::: Record set

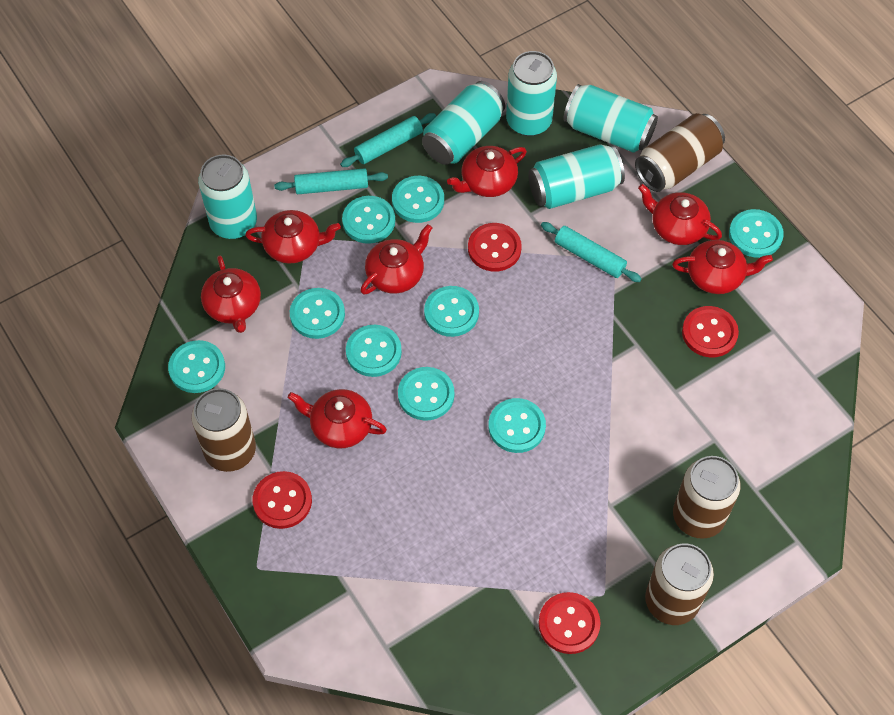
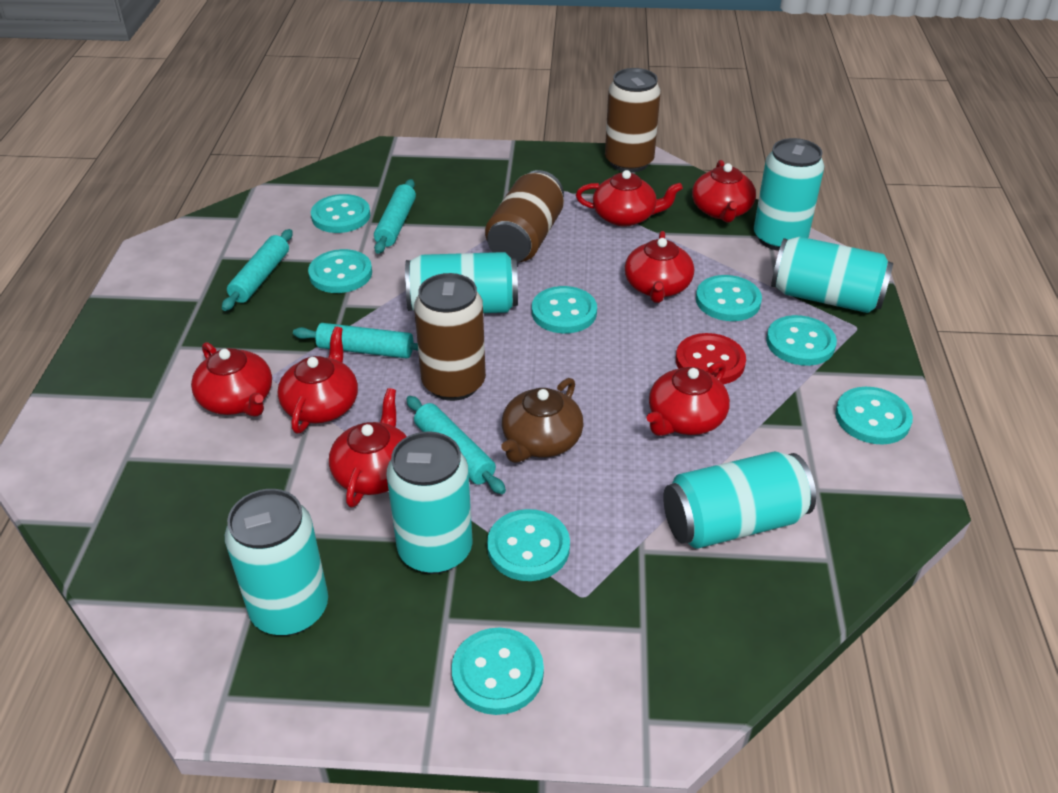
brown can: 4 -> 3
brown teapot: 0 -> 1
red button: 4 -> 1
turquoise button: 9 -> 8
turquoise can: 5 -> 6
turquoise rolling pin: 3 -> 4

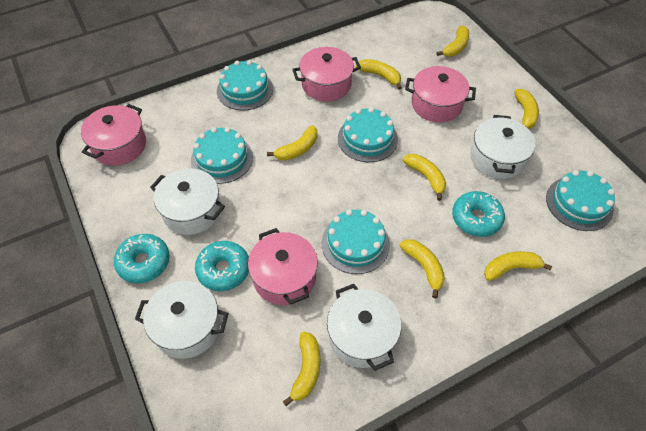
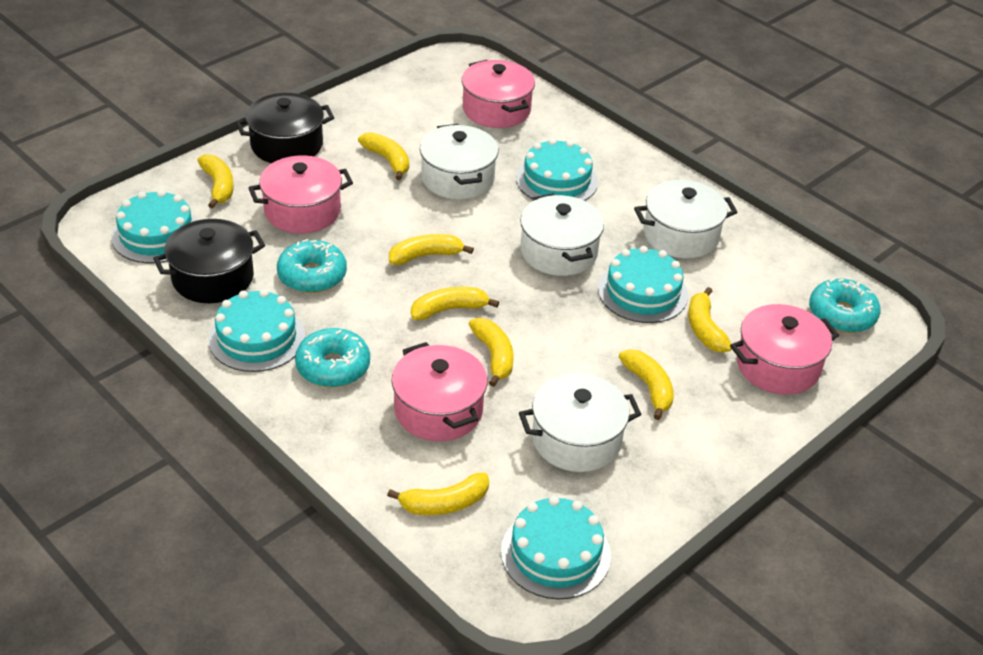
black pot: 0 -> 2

::::::

#### [What needs to be done]
How many of the lines above include the string "turquoise"? Reply with the number by itself.

#### [Answer box]
3